> Work to be completed
Using the listing below, retype exactly the lines starting at the one with "camera: 125 degrees left, 5 degrees down" and ending at the one with "(559, 271) = (232, 115): white", and include both.

> Task input
_____
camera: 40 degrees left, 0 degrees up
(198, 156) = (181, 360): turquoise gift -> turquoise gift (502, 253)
_____
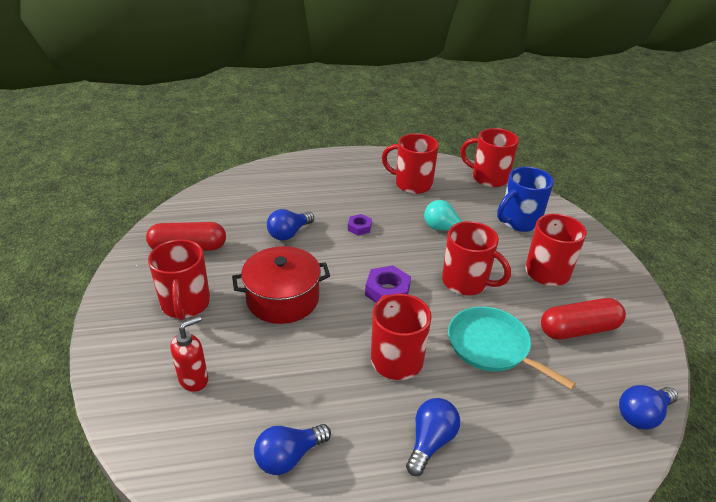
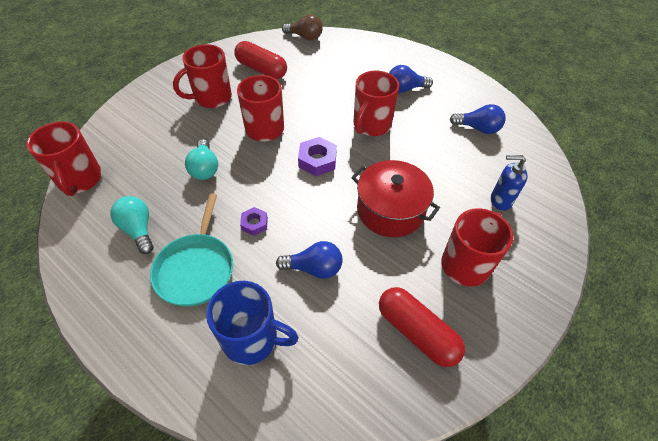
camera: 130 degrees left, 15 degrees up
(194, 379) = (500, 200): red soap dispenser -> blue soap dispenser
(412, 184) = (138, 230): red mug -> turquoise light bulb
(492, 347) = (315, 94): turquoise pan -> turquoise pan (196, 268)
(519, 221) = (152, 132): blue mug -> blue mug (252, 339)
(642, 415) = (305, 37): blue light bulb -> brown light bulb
_____
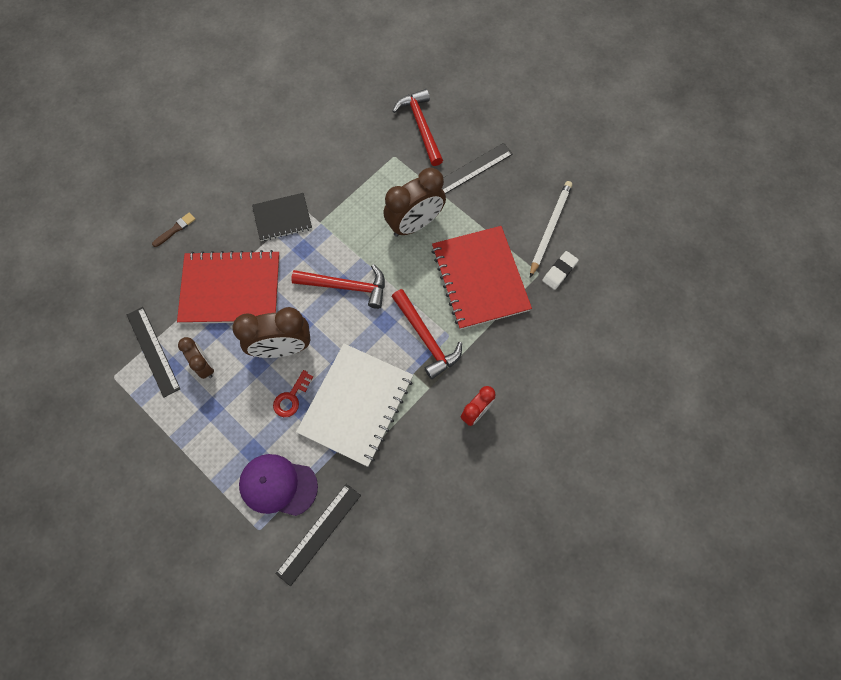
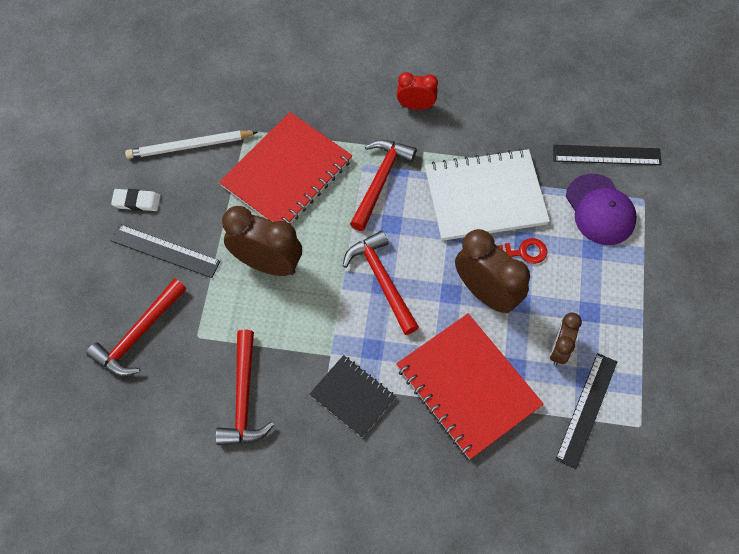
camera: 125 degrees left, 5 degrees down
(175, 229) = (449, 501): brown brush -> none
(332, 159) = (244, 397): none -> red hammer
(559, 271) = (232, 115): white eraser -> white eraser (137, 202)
_____
> Answer box
camera: 125 degrees left, 5 degrees down
(175, 229) = (449, 501): brown brush -> none
(332, 159) = (244, 397): none -> red hammer
(559, 271) = (232, 115): white eraser -> white eraser (137, 202)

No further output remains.